Below are the entries; return every line among them that holds the word "RFID".

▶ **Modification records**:
---+---

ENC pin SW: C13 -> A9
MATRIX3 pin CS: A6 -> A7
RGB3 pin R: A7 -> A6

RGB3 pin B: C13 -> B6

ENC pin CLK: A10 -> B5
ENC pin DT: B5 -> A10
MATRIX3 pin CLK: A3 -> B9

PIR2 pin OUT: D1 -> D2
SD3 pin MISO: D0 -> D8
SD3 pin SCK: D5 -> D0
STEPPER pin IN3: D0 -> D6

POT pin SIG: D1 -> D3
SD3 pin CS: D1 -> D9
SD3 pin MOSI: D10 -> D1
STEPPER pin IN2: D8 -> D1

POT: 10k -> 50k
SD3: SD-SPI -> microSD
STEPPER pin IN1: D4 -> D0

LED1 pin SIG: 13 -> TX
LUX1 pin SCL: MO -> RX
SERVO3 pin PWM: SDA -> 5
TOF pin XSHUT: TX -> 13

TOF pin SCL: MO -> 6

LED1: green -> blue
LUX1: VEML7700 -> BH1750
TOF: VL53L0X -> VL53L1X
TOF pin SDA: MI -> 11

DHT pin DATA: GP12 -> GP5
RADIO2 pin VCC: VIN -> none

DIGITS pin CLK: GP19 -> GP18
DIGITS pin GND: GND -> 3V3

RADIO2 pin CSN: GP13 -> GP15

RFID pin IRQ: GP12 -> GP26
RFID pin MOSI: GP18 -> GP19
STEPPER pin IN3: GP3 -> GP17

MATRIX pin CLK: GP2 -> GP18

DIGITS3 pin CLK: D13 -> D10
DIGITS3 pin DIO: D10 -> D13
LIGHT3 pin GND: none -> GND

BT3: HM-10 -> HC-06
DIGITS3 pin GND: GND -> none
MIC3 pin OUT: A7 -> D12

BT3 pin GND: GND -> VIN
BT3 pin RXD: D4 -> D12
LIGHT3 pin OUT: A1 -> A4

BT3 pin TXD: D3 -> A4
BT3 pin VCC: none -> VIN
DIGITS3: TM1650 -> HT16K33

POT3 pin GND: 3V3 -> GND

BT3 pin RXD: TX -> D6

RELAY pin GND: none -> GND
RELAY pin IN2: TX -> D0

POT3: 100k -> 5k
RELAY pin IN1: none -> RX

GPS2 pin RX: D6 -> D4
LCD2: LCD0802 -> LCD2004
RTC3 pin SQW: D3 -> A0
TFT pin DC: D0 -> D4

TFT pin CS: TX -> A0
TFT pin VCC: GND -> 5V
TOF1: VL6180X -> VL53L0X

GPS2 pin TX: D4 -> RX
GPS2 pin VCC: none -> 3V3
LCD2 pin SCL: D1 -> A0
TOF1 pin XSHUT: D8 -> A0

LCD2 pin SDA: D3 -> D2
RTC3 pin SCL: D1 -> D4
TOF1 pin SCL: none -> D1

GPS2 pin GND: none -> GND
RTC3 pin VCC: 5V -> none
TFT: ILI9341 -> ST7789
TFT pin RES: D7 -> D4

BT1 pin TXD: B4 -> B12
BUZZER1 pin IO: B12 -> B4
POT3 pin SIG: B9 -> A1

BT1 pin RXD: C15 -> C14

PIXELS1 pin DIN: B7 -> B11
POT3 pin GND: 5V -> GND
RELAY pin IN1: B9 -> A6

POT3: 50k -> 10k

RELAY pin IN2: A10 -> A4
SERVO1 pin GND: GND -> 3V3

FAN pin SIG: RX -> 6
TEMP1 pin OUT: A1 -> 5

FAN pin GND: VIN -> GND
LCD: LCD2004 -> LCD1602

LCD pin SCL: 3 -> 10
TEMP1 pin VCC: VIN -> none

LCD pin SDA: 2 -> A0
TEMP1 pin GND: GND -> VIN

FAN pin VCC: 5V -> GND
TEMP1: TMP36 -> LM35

---+---

▶ **Written reply**:
RFID pin IRQ: GP12 -> GP26
RFID pin MOSI: GP18 -> GP19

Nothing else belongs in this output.